* [PROBLEM REQUIREMENTS] Only the text is wanted; write out each record below exactly and exclude all pictures.

===== PROVIDED ENTRIES

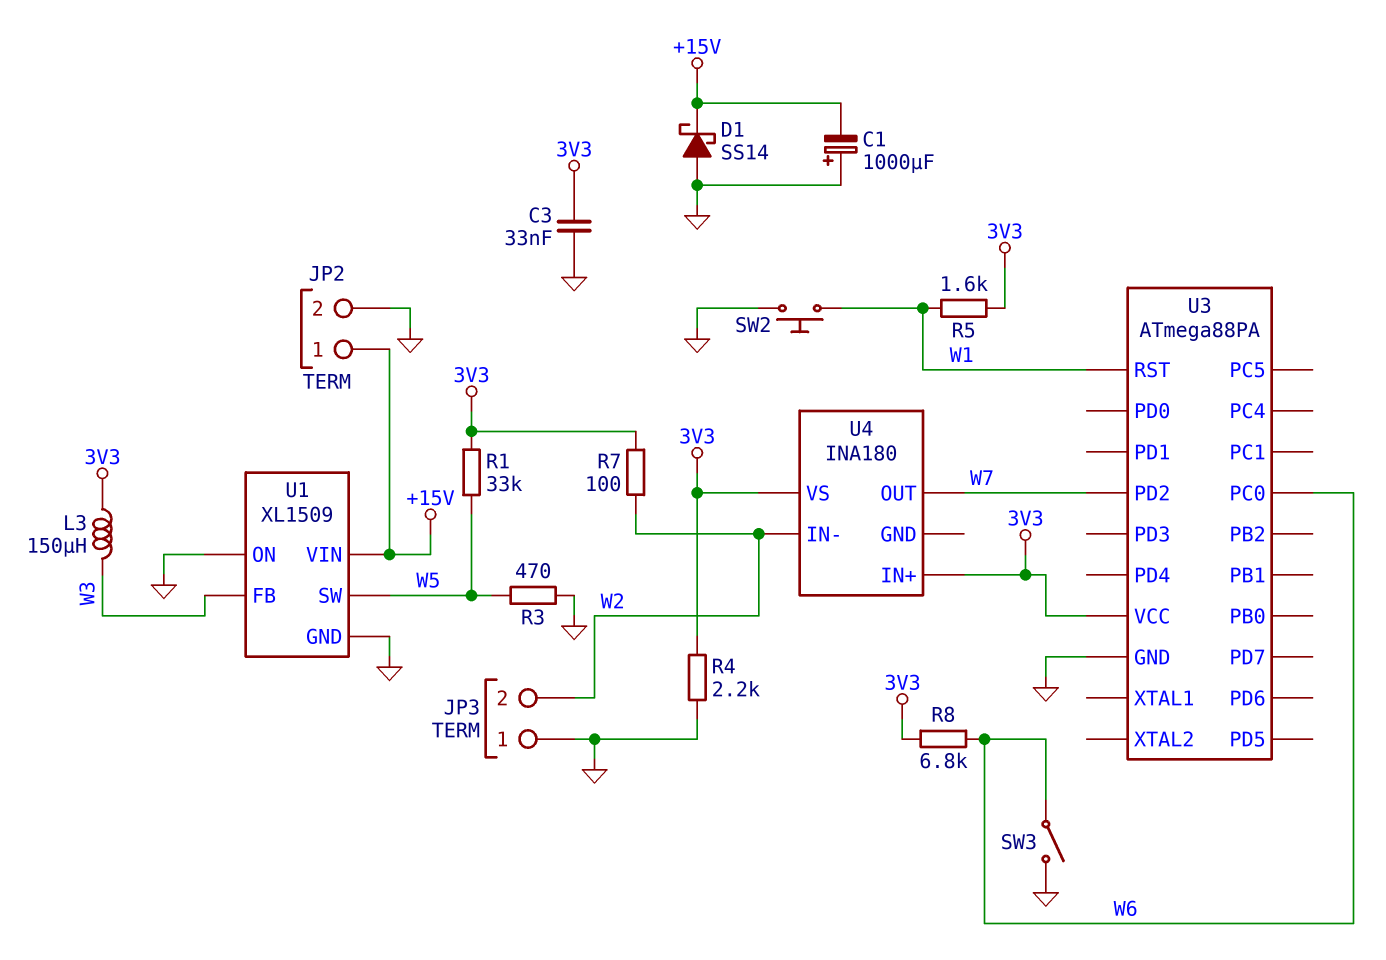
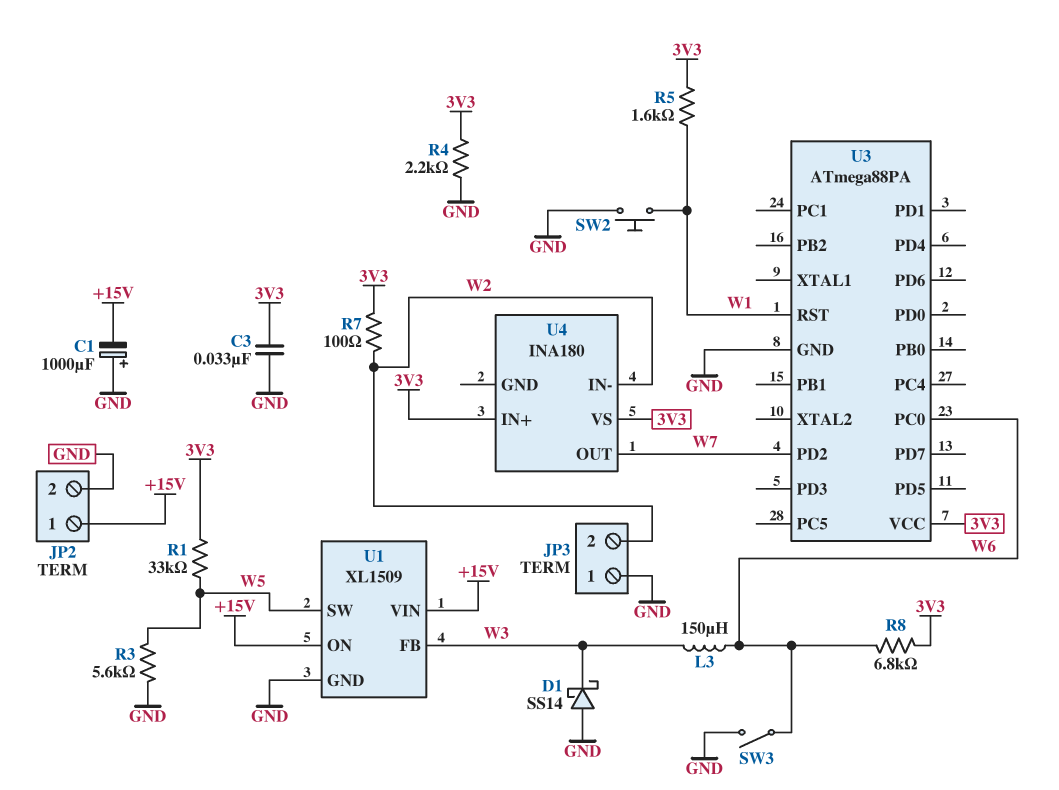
D1: schottky SS14 (A GND, K +15V) -> schottky SS14 (A GND, K W3)
L3: 150uH (3V3, W3) -> 150uH (W3, W6)
R3: 470 (GND, W5) -> 5.6k (GND, W5)
U1 pin ON: GND -> +15V

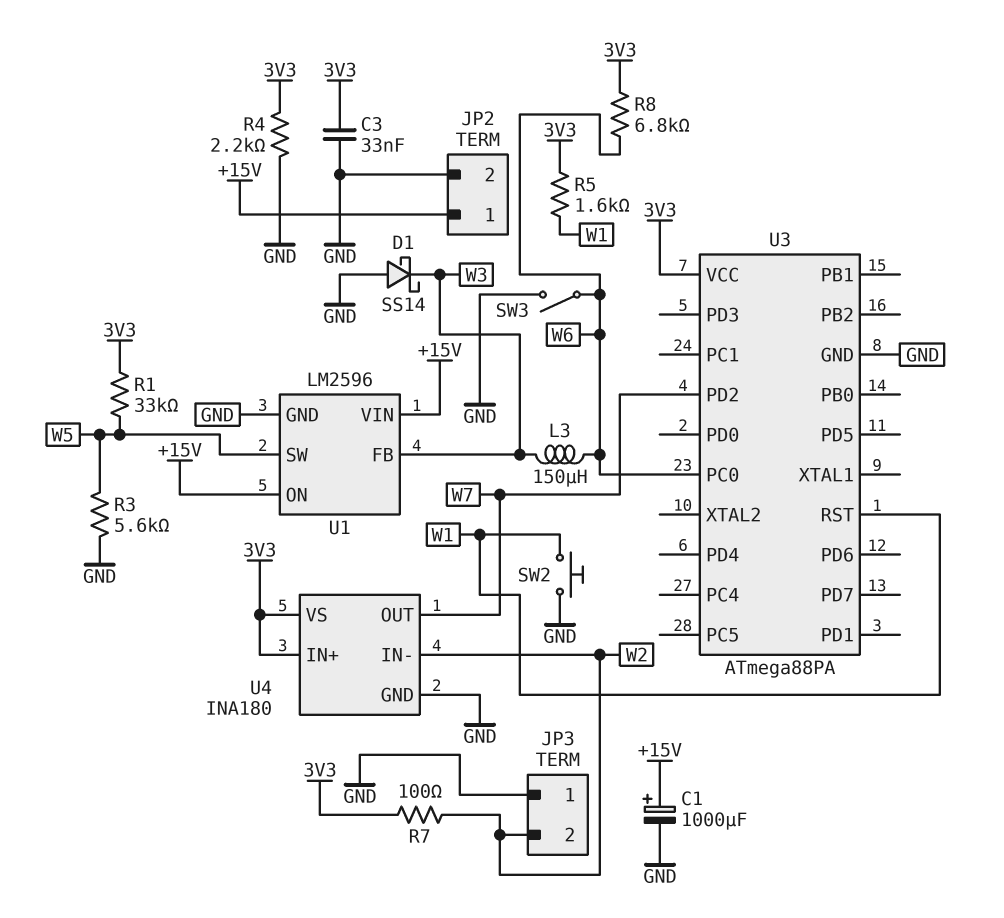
C1: 1000uF (plus GND, minus +15V) -> 1000uF (plus +15V, minus GND)
U1: XL1509 -> LM2596
U4 pin GND: none -> GND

==========

* [OUTPUT]
D1: schottky SS14 (A GND, K +15V) -> schottky SS14 (A GND, K W3)
L3: 150uH (3V3, W3) -> 150uH (W3, W6)
R3: 470 (GND, W5) -> 5.6k (GND, W5)
U1 pin ON: GND -> +15V

C1: 1000uF (plus GND, minus +15V) -> 1000uF (plus +15V, minus GND)
U1: XL1509 -> LM2596
U4 pin GND: none -> GND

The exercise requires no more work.